Scene change data

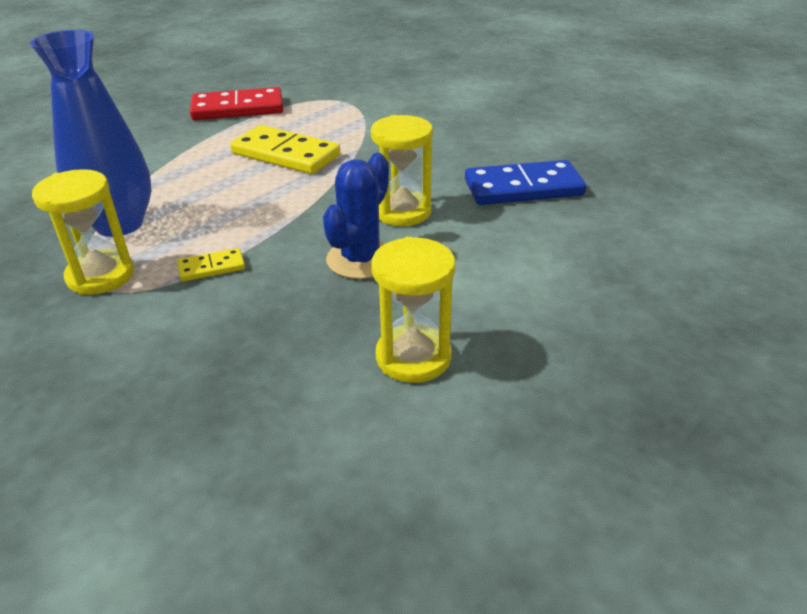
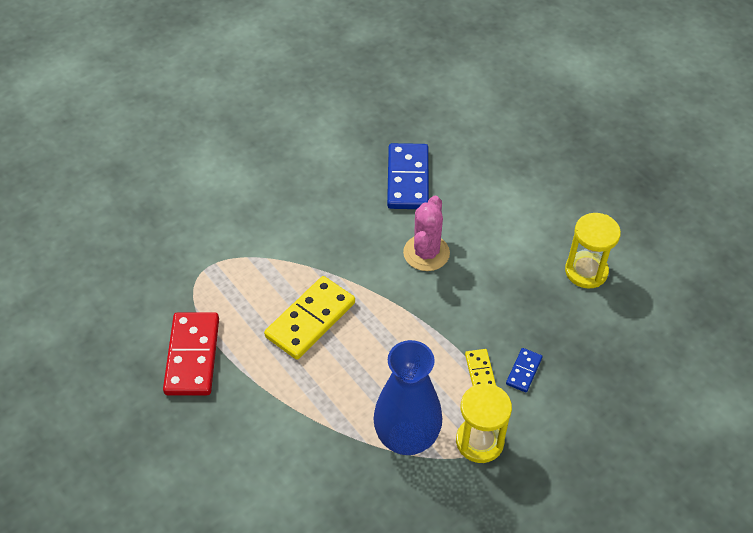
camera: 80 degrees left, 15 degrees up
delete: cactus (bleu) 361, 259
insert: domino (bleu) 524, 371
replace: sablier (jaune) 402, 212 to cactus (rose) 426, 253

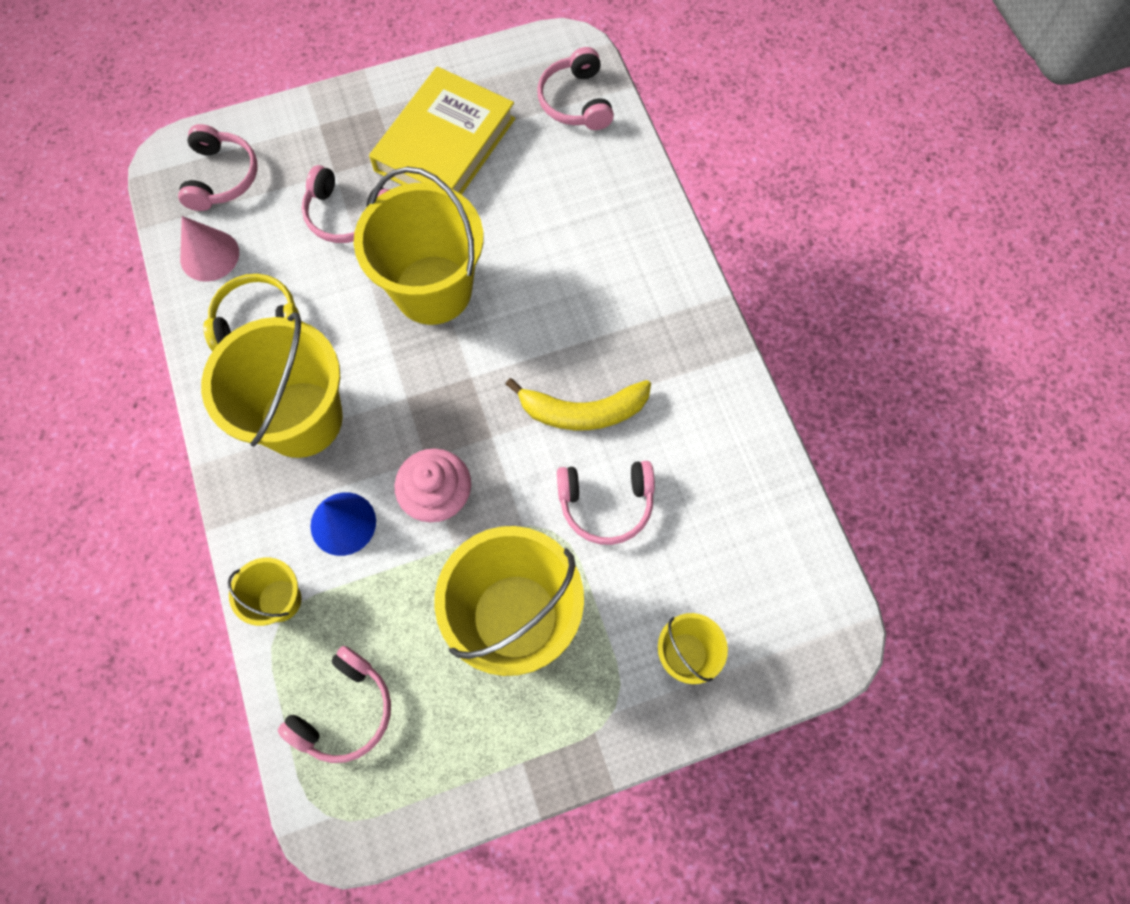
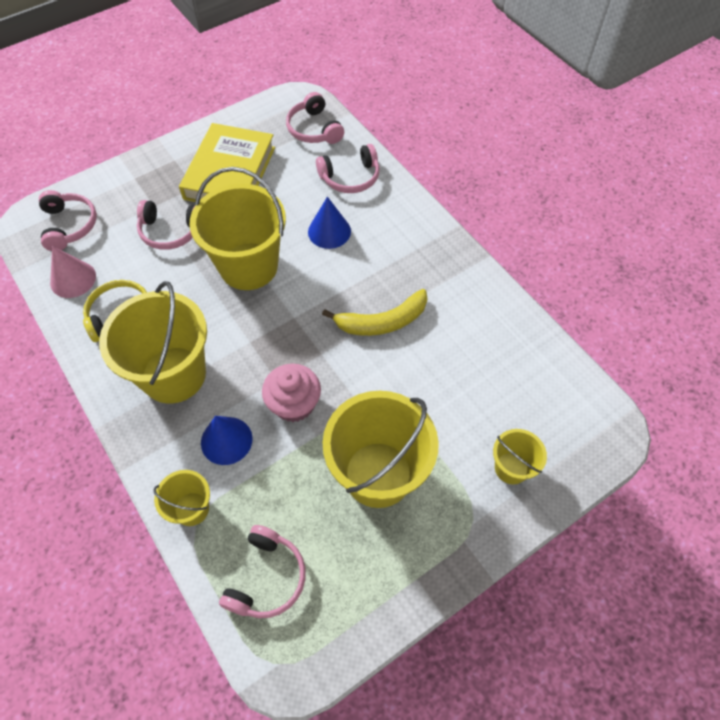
camera: 15 degrees left, 10 degrees down
insert: cône (bleu) 329, 231
move: casque audio (rose) 606, 504 to 350, 177

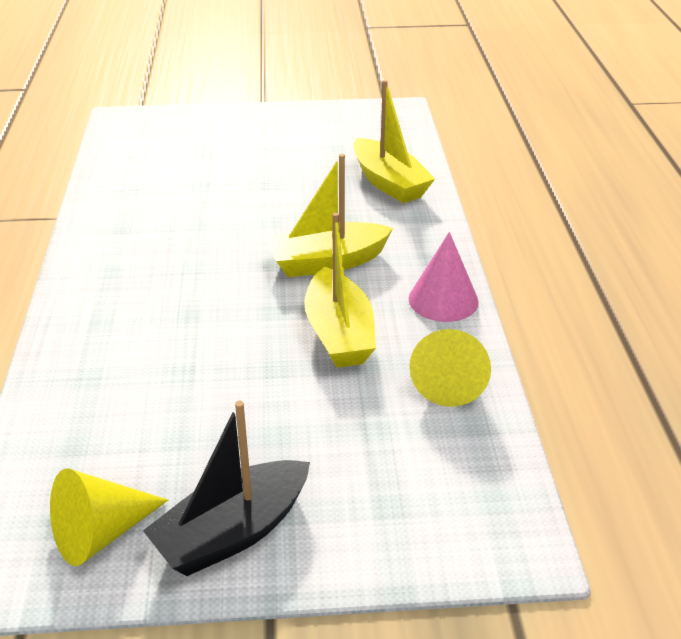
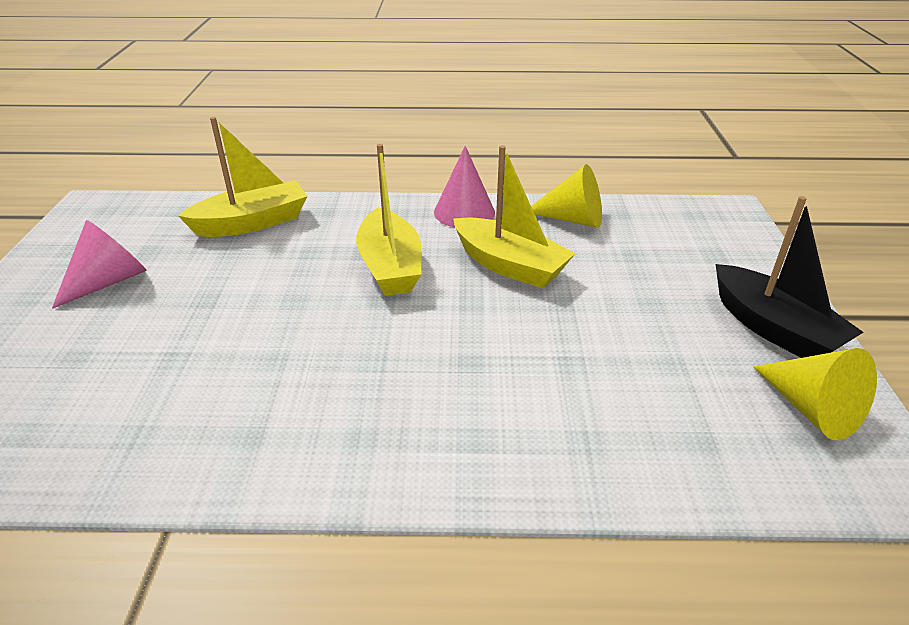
camera: 85 degrees left, 0 degrees up
insert: cône (rose) 109, 281
rotate: bateau (jaune) 339, 334 = 509, 265 45 degrees clockwise

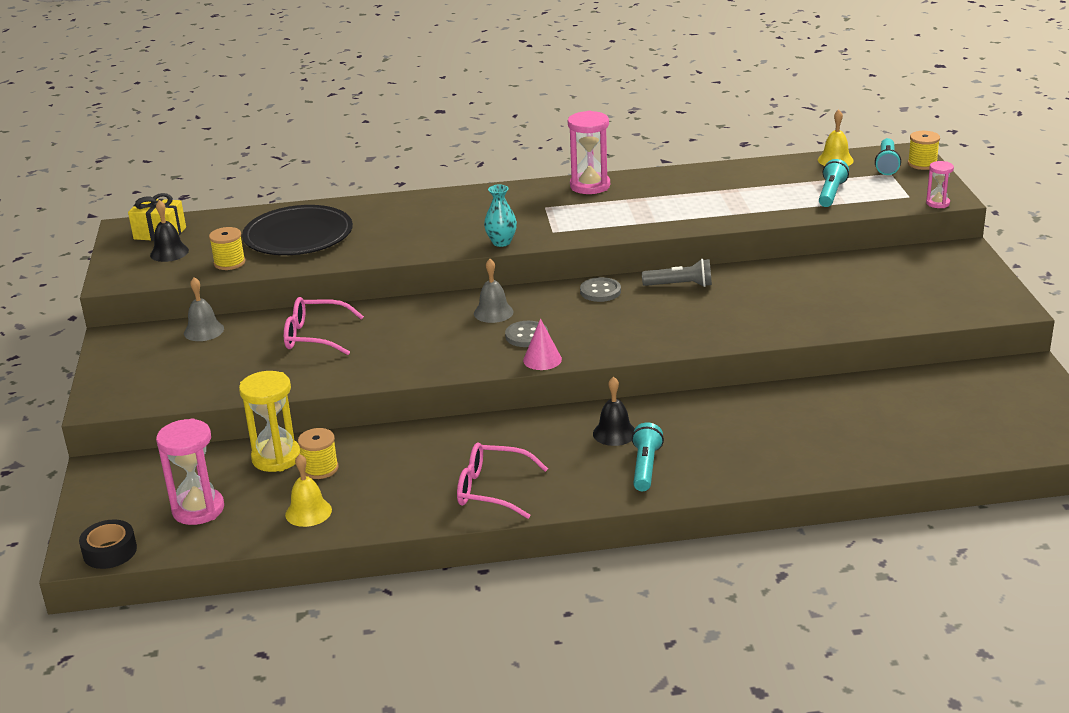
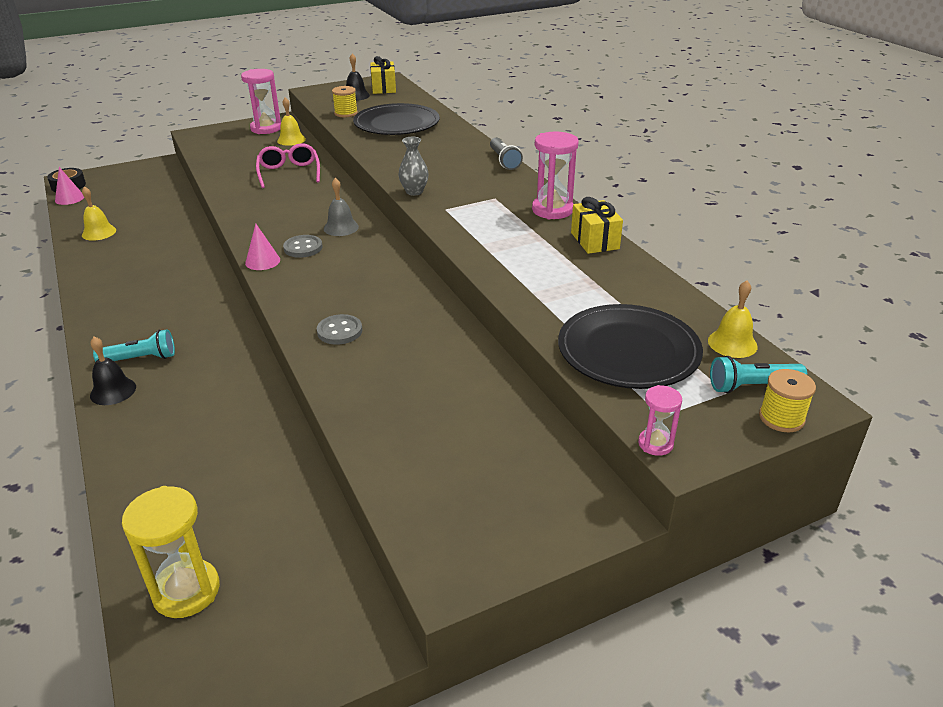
camera: 70 degrees right, 5 degrees up
delete: bobine (jaune) 320, 469; lunettes (rose) 493, 490
insert: cône (rose) 69, 198; cadeau (jaune) 595, 241
move: sablier (rose) 198, 509 to 266, 128; sablier (jaune) 276, 458 to 186, 591; bouton (gris) 600, 291 to 339, 331; cloche (noir) 614, 433 to 113, 391; lampe de poche (gris) 680, 285 to 504, 161
replace: lampe de poche (turquoise) 831, 193 to assiette (noir) 628, 351
recolor: cloche (gris) 203, 331 to cloche (jaune) 291, 140; vase (turquoise) 501, 242 to vase (gris) 414, 192

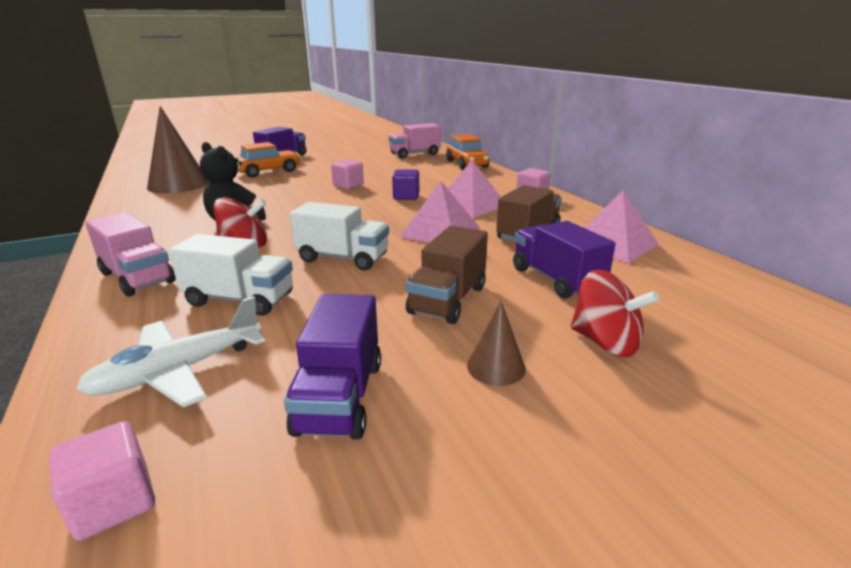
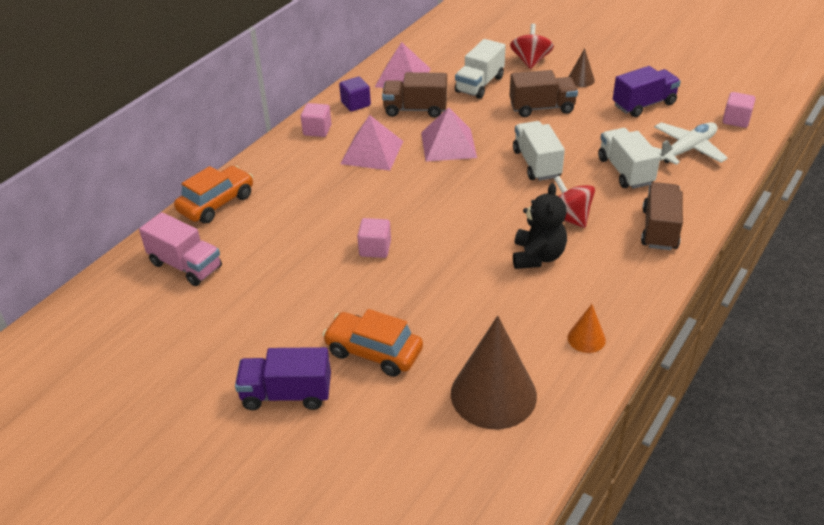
camera: 120 degrees left, 15 degrees up
insert: cône (orange) 586, 338
move: cube (violet) 406, 196 to 355, 104
recolor: camion (rose) 137, 278 to camion (marron) 659, 229; camion (violet) 556, 279 to camion (blanc) 479, 84
rotate: avion (blanc) 178, 371 = 687, 149 60 degrees counterclockwise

**INSTRUCTIONS FOR THE TASK**
Copy every record exactly; no pictures.

**WORKED SOLUTION**
camera: 80 degrees left, 15 degrees up
delete: cactus (bleu) 361, 259
insert: domino (bleu) 524, 371
replace: sablier (jaune) 402, 212 to cactus (rose) 426, 253

camera: 15 degrees left, 10 degrees down
insert: cône (bleu) 329, 231
move: casque audio (rose) 606, 504 to 350, 177

camera: 85 degrees left, 0 degrees up
insert: cône (rose) 109, 281
rotate: bateau (jaune) 339, 334 = 509, 265 45 degrees clockwise

camera: 70 degrees right, 5 degrees up
delete: bobine (jaune) 320, 469; lunettes (rose) 493, 490
insert: cône (rose) 69, 198; cadeau (jaune) 595, 241
move: sablier (rose) 198, 509 to 266, 128; sablier (jaune) 276, 458 to 186, 591; bouton (gris) 600, 291 to 339, 331; cloche (noir) 614, 433 to 113, 391; lampe de poche (gris) 680, 285 to 504, 161
replace: lampe de poche (turquoise) 831, 193 to assiette (noir) 628, 351
recolor: cloche (gris) 203, 331 to cloche (jaune) 291, 140; vase (turquoise) 501, 242 to vase (gris) 414, 192

camera: 120 degrees left, 15 degrees up
insert: cône (orange) 586, 338
move: cube (violet) 406, 196 to 355, 104
recolor: camion (rose) 137, 278 to camion (marron) 659, 229; camion (violet) 556, 279 to camion (blanc) 479, 84
rotate: avion (blanc) 178, 371 = 687, 149 60 degrees counterclockwise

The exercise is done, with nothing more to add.